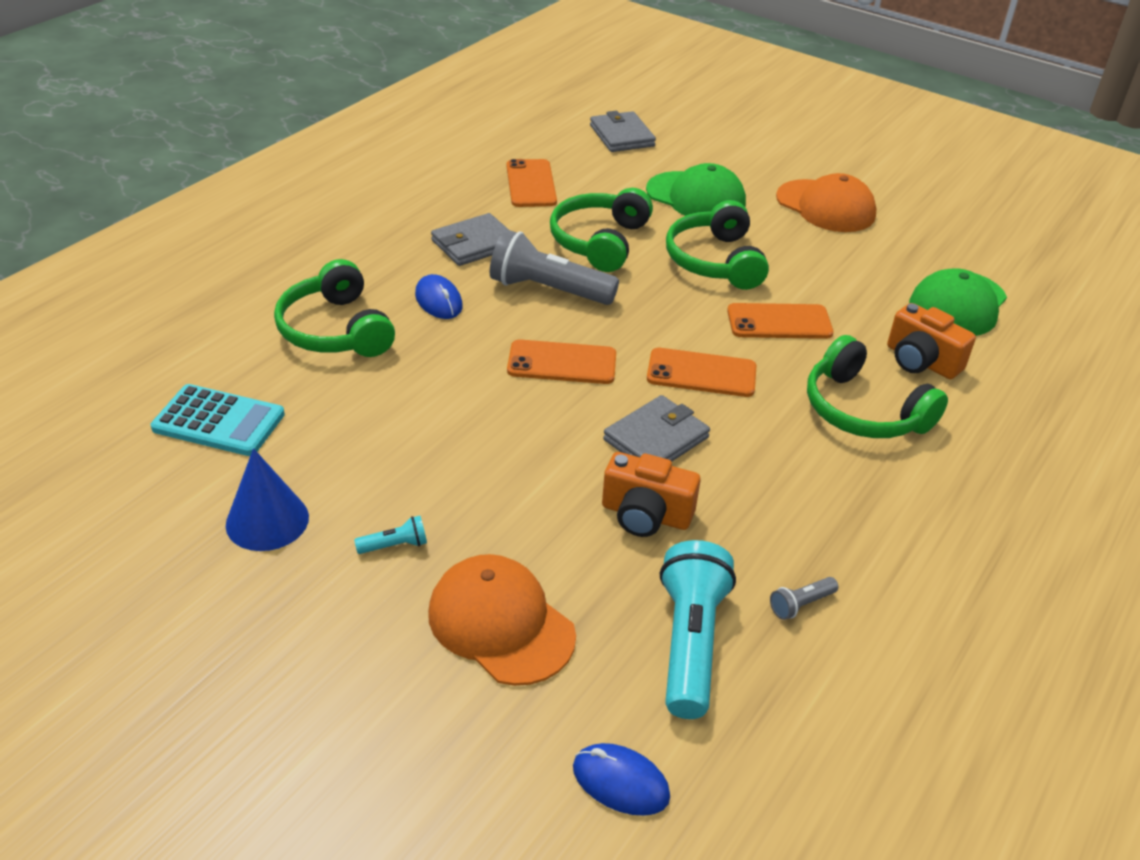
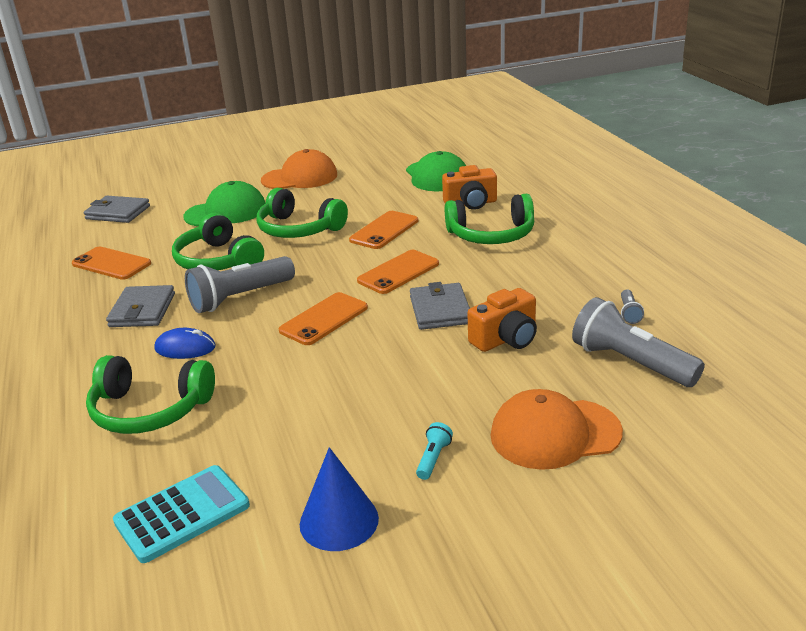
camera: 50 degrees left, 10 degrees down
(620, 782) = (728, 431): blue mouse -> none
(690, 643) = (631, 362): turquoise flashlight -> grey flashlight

▸ **TRY IT**: If a line holds a picture, skip the picture and transcribe the rest of the material exactly.

▸ **ANSWER TO THE PROBLEM**:
camera: 50 degrees left, 10 degrees down
(620, 782) = (728, 431): blue mouse -> none
(690, 643) = (631, 362): turquoise flashlight -> grey flashlight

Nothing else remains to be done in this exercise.